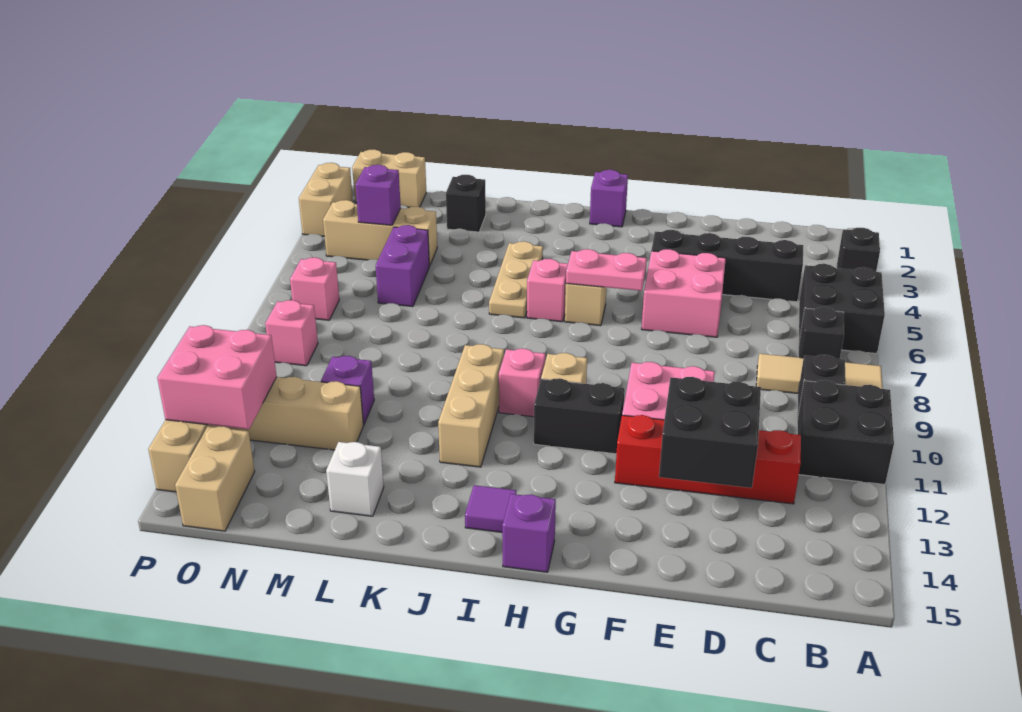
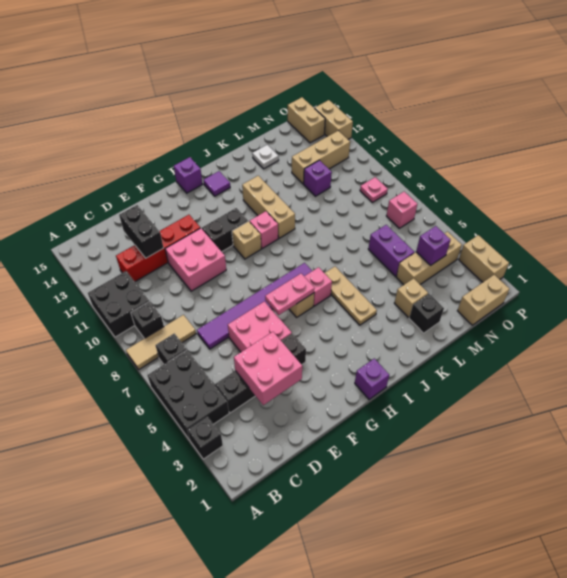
black brick A5:B6 level 1 -> black brick A4:B6 level 1
none -> purple tile D7:I7 level 1
black brick D12:E13 level 2 -> black brick D12:D13 level 2
none -> tan brick L3 level 1
white brick L14 level 1 -> white plate L14 level 1
pink brick O9 level 1 -> pink plate O9 level 1
pink brick O12:P13 level 2 -> pink brick D3:E4 level 2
····················
→ TASK PROMPT
Repeat the line that contains "pink brick O9", then every line after it until the records end, with nothing added.

→ OUTPUT OF THE EXERCISE
pink brick O9 level 1 -> pink plate O9 level 1
pink brick O12:P13 level 2 -> pink brick D3:E4 level 2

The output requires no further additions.